▶ _EXERCISE DESCRIPTION_:
Below are the records; copy exactly the stretch from the line containing "before: brown_banana" through the line containing "pos1: [207, 303]", both ends included, and nothing else.

Stored records:
--- --- ---

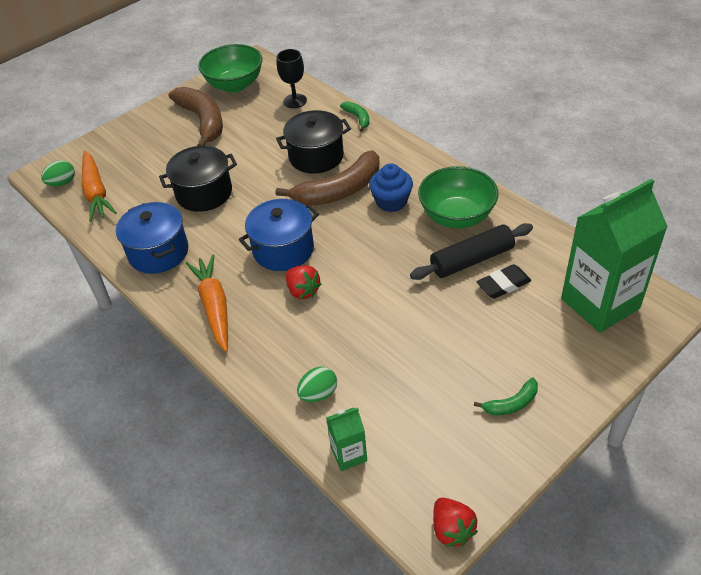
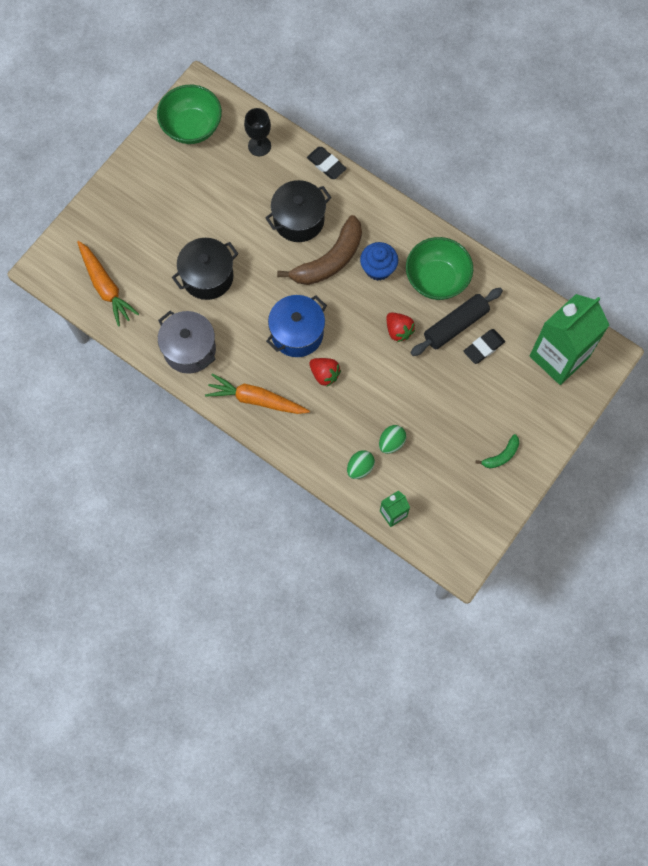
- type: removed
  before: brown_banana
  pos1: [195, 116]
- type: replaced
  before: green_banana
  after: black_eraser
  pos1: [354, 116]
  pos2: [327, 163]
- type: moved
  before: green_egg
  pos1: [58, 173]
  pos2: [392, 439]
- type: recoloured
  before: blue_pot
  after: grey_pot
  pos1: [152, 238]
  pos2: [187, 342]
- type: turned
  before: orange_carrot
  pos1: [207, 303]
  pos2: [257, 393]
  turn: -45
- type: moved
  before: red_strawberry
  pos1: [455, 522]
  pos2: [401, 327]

--- --- ---

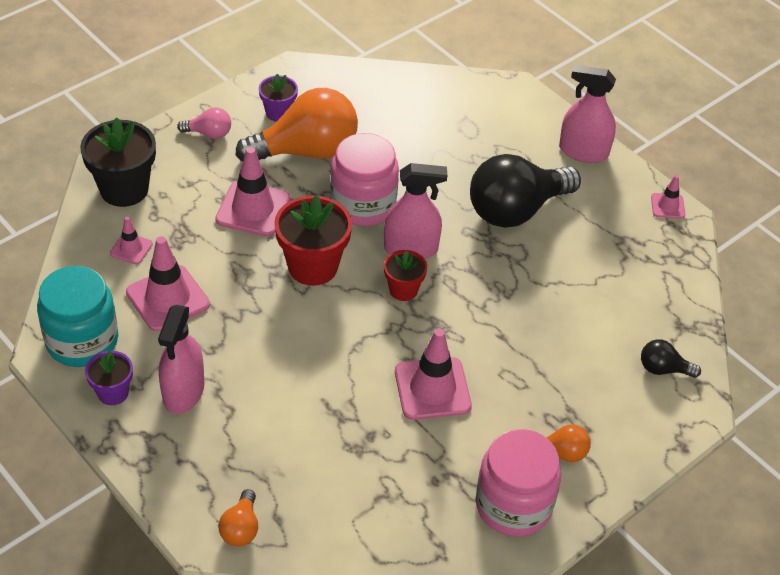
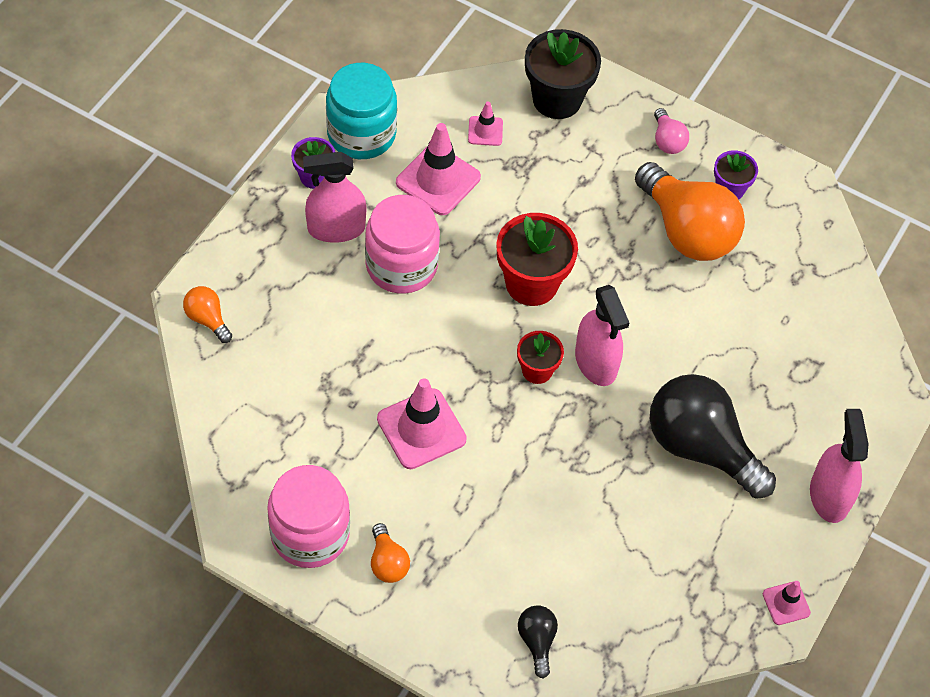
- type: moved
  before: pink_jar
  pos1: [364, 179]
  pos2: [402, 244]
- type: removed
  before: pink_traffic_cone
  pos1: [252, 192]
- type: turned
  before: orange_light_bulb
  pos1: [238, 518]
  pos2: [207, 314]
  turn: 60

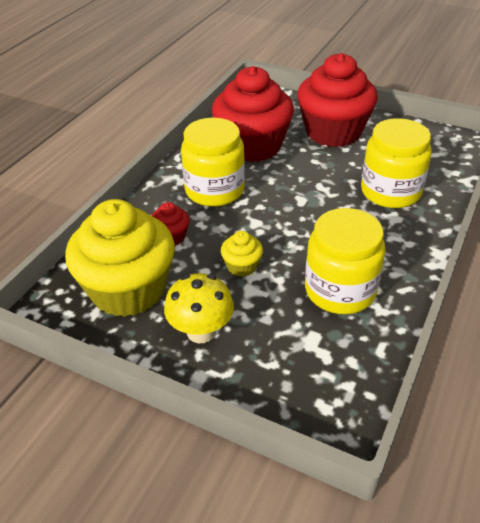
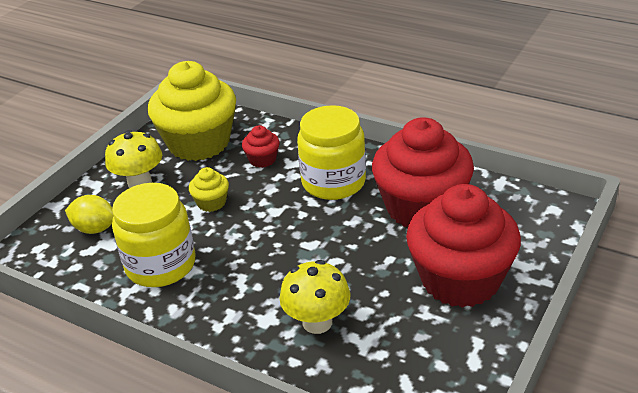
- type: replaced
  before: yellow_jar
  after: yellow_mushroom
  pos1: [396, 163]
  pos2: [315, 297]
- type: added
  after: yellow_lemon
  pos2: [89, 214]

--- --- ---

▶ _OUTPUT FOR THIS TASK_:
  before: brown_banana
  pos1: [195, 116]
- type: replaced
  before: green_banana
  after: black_eraser
  pos1: [354, 116]
  pos2: [327, 163]
- type: moved
  before: green_egg
  pos1: [58, 173]
  pos2: [392, 439]
- type: recoloured
  before: blue_pot
  after: grey_pot
  pos1: [152, 238]
  pos2: [187, 342]
- type: turned
  before: orange_carrot
  pos1: [207, 303]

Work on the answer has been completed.